(Source data)
######

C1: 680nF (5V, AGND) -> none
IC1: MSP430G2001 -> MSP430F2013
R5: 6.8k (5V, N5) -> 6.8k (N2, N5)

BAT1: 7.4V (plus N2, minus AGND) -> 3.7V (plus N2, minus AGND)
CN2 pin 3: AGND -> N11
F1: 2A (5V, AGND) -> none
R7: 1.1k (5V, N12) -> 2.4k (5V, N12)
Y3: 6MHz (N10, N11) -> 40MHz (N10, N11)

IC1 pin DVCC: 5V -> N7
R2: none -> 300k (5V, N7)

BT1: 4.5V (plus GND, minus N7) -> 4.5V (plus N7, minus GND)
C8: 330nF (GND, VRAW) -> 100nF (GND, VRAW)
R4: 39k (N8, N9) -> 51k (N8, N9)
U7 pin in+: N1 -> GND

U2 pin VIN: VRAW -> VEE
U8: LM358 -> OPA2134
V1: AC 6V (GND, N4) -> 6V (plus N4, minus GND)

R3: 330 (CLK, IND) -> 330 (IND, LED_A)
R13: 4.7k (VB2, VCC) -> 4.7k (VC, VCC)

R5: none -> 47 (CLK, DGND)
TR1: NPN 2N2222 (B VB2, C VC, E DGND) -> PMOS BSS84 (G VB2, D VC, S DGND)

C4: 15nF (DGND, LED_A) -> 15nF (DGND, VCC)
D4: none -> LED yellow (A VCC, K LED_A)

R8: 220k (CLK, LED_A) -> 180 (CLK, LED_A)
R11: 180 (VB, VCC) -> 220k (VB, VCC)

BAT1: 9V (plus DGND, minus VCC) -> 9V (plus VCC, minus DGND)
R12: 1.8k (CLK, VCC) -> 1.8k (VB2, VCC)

######

TASK BRIEF
All lines from the one with "R3: 330 (CLK, IND) -> 330 (IND, LED_A)" through the final line above are to be quoted exactly; quote no other line.

EXERCISE SOLUTION
R3: 330 (CLK, IND) -> 330 (IND, LED_A)
R13: 4.7k (VB2, VCC) -> 4.7k (VC, VCC)

R5: none -> 47 (CLK, DGND)
TR1: NPN 2N2222 (B VB2, C VC, E DGND) -> PMOS BSS84 (G VB2, D VC, S DGND)

C4: 15nF (DGND, LED_A) -> 15nF (DGND, VCC)
D4: none -> LED yellow (A VCC, K LED_A)

R8: 220k (CLK, LED_A) -> 180 (CLK, LED_A)
R11: 180 (VB, VCC) -> 220k (VB, VCC)

BAT1: 9V (plus DGND, minus VCC) -> 9V (plus VCC, minus DGND)
R12: 1.8k (CLK, VCC) -> 1.8k (VB2, VCC)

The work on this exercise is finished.